● Problem to solve: If pictures appear among the lines below, leave them out while you return exactly the lines from the one with "black gift: 0 -> 1" through the one with "yellow wallet: 6 -> 8".

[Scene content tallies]
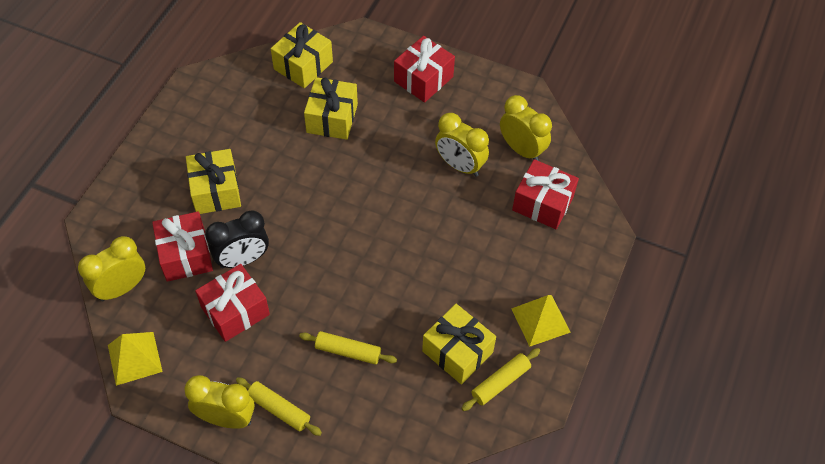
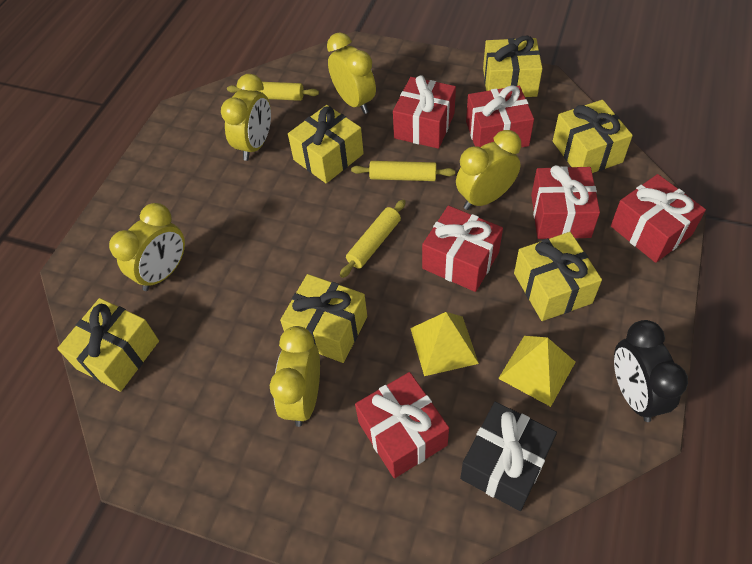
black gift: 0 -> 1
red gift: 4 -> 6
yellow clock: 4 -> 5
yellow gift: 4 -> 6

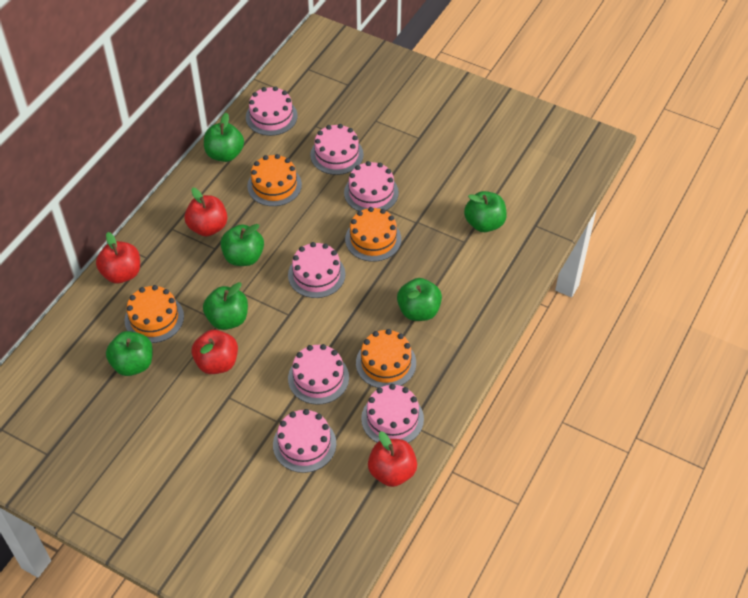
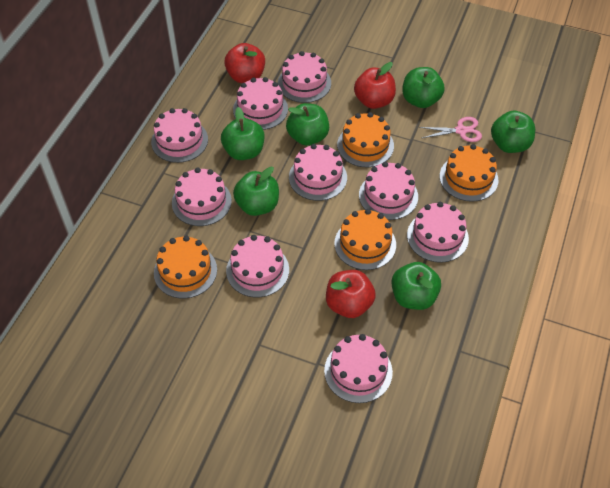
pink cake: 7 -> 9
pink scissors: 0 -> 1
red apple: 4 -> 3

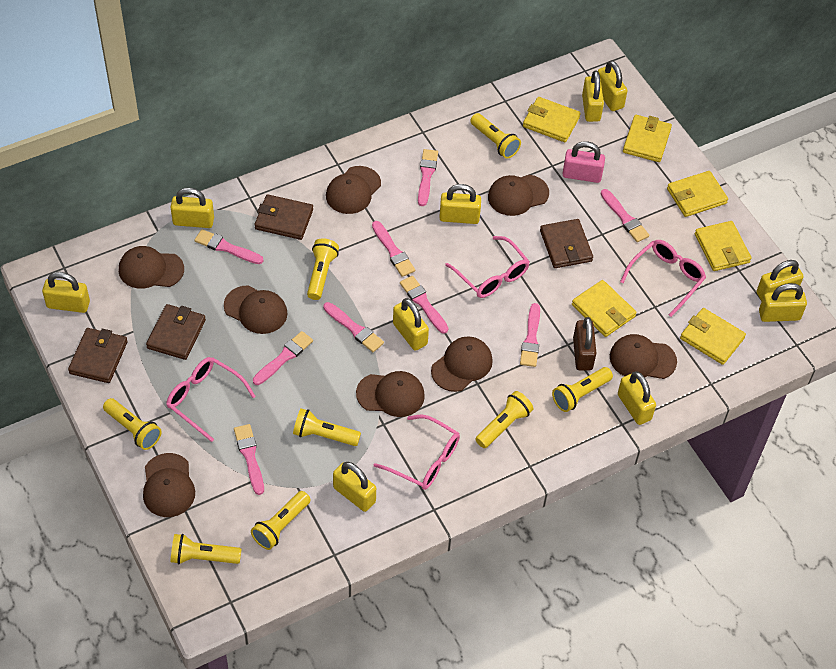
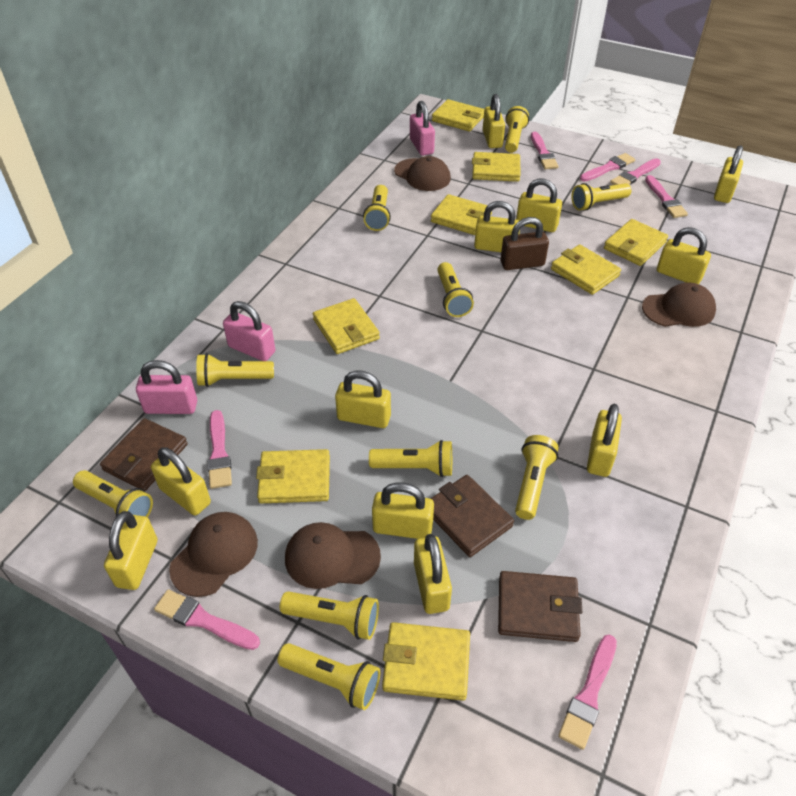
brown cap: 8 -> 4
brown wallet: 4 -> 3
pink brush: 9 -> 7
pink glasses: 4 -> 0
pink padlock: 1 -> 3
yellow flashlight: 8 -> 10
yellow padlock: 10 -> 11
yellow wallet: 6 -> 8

---

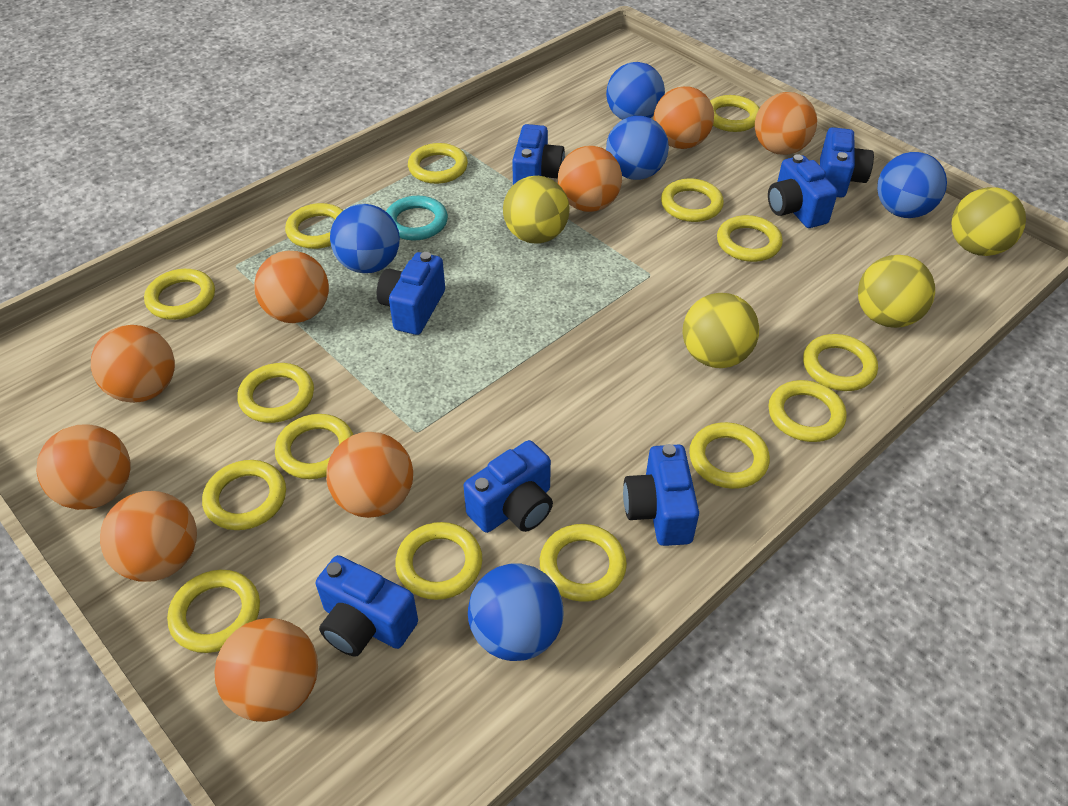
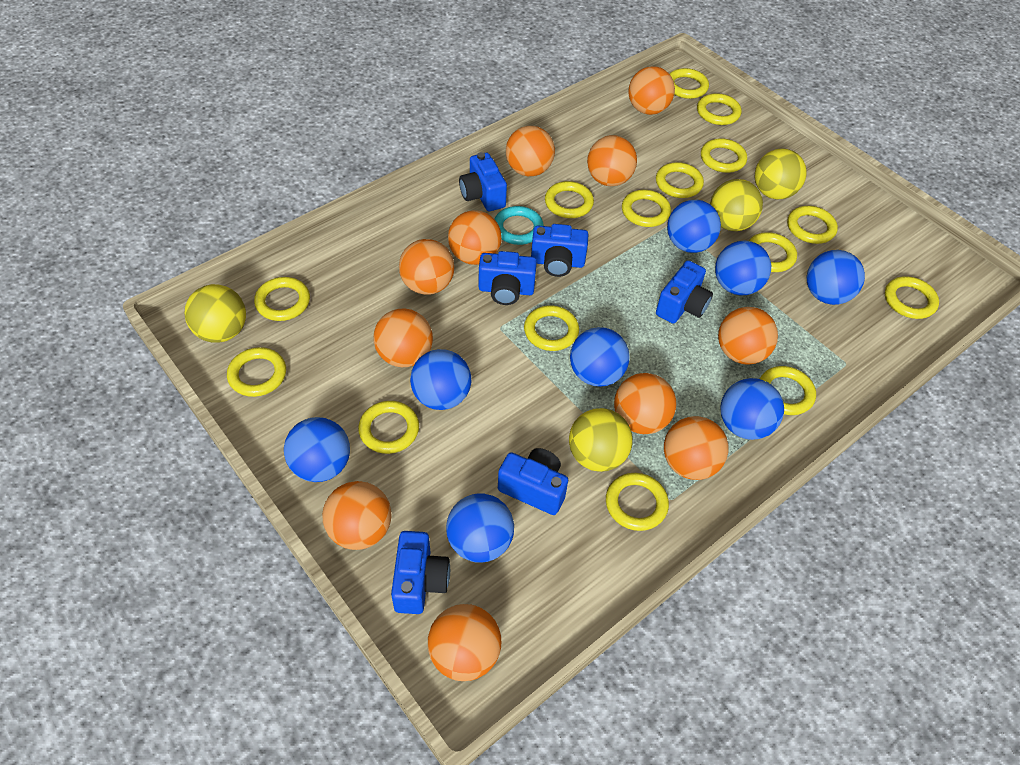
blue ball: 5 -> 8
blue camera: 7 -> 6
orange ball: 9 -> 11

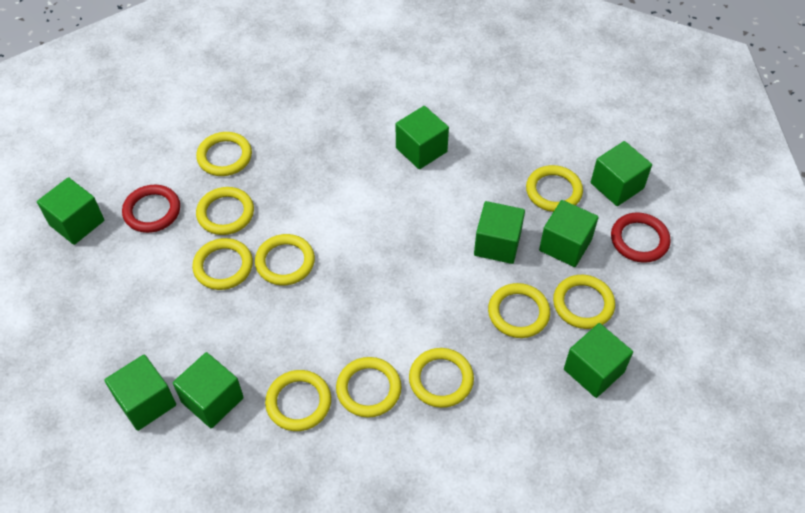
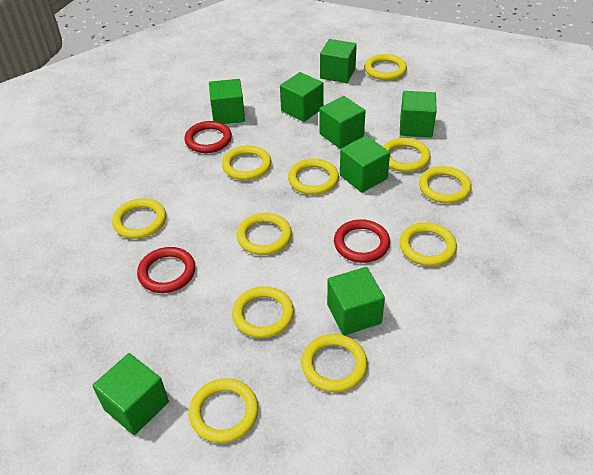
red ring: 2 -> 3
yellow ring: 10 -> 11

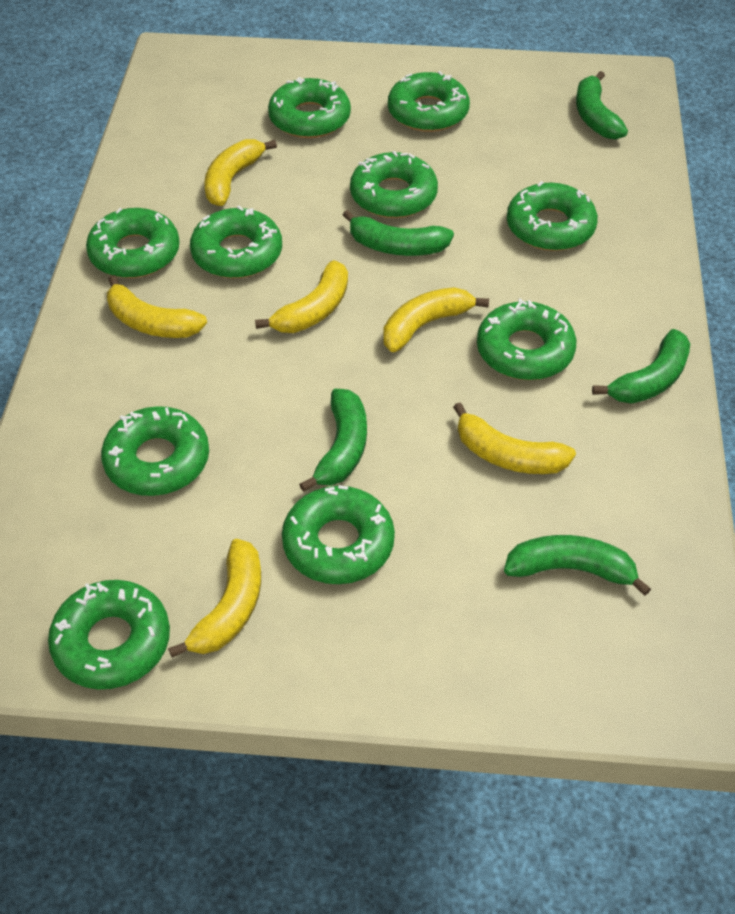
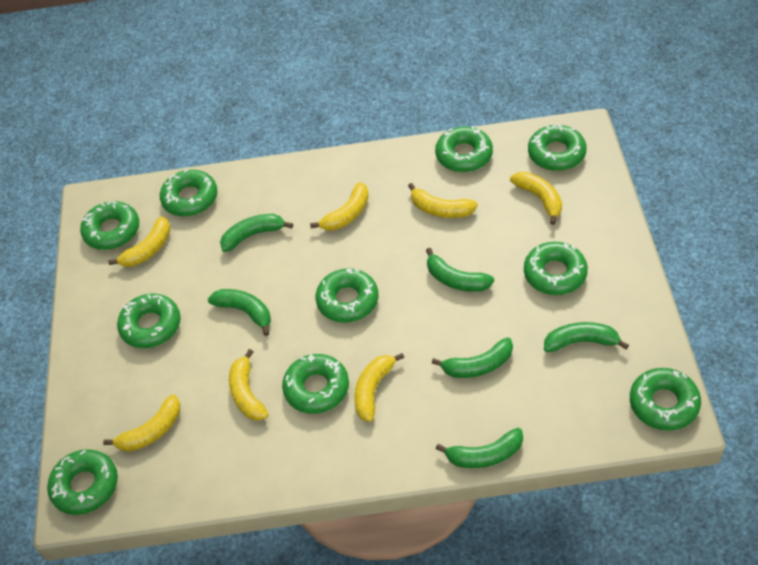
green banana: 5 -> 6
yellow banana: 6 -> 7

● Task solution:
black gift: 0 -> 1
red gift: 4 -> 6
yellow clock: 4 -> 5
yellow gift: 4 -> 6

pink cake: 7 -> 9
pink scissors: 0 -> 1
red apple: 4 -> 3

brown cap: 8 -> 4
brown wallet: 4 -> 3
pink brush: 9 -> 7
pink glasses: 4 -> 0
pink padlock: 1 -> 3
yellow flashlight: 8 -> 10
yellow padlock: 10 -> 11
yellow wallet: 6 -> 8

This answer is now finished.